Your objective — When you reach the records below, output every one exactly as written but leave out any pictures.

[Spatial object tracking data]
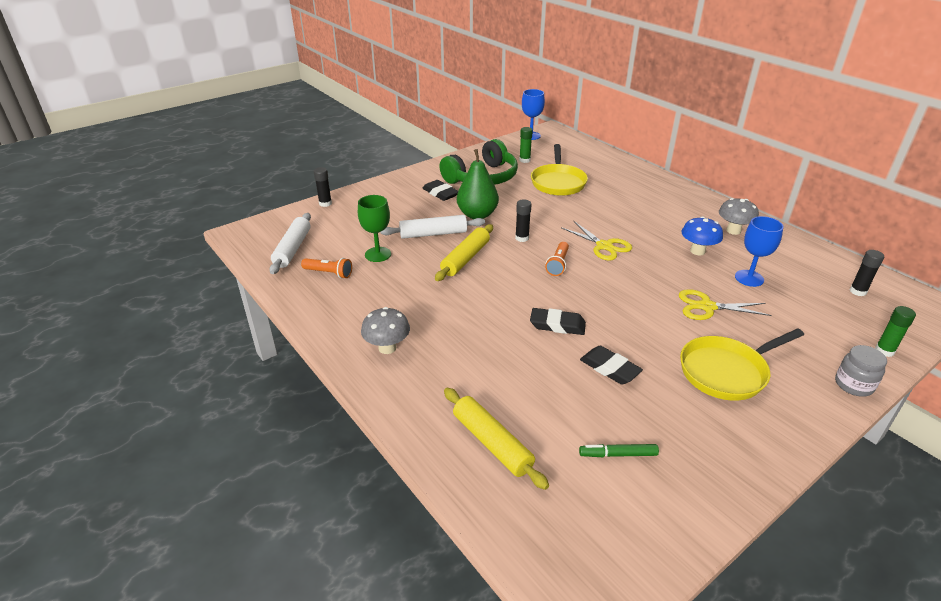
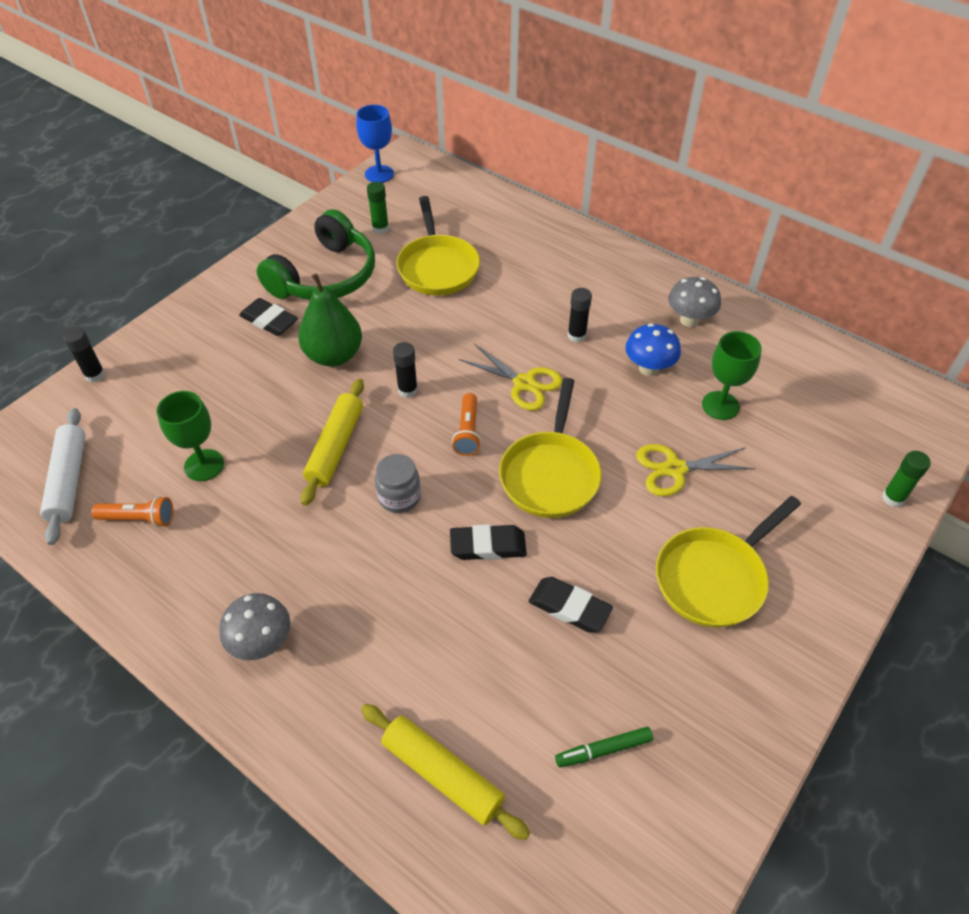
camera: 15 degrees left, 15 degrees up
white rolling pin [381,215,485,239] -> none
blue goblet [735,216,784,287] -> green goblet [702,331,762,420]
grey jar [835,345,887,397] -> grey jar moved to [375,454,421,513]
black glue stick [850,250,884,296] -> black glue stick moved to [568,288,592,342]
none -> yellow pan [499,378,602,518]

Your response —
camera: 15 degrees left, 15 degrees up
white rolling pin [381,215,485,239] -> none
blue goblet [735,216,784,287] -> green goblet [702,331,762,420]
grey jar [835,345,887,397] -> grey jar moved to [375,454,421,513]
black glue stick [850,250,884,296] -> black glue stick moved to [568,288,592,342]
none -> yellow pan [499,378,602,518]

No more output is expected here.